[Entries taken from a collection]
================
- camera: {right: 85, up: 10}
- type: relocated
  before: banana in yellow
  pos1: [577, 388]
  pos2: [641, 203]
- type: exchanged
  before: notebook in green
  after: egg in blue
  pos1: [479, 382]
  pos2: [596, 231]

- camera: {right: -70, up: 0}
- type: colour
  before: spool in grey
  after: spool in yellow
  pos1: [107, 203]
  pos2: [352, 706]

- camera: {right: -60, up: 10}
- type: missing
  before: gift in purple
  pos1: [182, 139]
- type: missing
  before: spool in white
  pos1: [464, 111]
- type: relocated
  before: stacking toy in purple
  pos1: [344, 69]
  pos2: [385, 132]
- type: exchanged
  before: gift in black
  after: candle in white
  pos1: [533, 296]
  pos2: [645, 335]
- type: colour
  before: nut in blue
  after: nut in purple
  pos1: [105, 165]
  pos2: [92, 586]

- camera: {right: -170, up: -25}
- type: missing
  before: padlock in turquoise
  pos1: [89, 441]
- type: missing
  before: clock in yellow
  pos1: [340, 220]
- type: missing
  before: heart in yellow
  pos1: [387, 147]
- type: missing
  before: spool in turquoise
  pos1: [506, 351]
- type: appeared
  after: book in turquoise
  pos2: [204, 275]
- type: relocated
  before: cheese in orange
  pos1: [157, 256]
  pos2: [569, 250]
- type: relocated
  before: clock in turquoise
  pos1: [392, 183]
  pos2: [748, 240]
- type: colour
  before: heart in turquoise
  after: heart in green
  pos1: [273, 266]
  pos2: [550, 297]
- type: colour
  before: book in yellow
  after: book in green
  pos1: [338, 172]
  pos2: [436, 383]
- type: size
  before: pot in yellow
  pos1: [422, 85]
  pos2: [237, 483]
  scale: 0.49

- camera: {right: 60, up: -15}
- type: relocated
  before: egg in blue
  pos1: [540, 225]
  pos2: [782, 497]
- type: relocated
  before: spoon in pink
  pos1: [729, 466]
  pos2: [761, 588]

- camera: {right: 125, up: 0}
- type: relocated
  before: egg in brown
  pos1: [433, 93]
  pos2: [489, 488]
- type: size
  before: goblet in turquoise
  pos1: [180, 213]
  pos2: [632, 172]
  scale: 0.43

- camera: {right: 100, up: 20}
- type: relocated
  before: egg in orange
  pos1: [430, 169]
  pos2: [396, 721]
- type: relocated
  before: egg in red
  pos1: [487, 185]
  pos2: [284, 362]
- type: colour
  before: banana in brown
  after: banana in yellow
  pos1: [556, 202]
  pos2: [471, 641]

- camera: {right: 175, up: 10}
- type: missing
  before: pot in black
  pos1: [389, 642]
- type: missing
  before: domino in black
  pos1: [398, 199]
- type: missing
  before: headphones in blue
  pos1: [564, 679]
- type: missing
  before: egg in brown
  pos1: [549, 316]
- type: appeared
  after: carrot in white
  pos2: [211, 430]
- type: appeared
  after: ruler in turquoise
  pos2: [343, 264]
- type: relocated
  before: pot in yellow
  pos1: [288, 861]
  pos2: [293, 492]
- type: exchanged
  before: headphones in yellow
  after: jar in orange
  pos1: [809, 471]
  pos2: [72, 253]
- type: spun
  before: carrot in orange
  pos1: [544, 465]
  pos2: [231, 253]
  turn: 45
================
- What you should do
In the records above, which lines hold the string "spool"? Copy each one.

- Response to this exercise
  before: spool in grey
  after: spool in yellow
  before: spool in white
  before: spool in turquoise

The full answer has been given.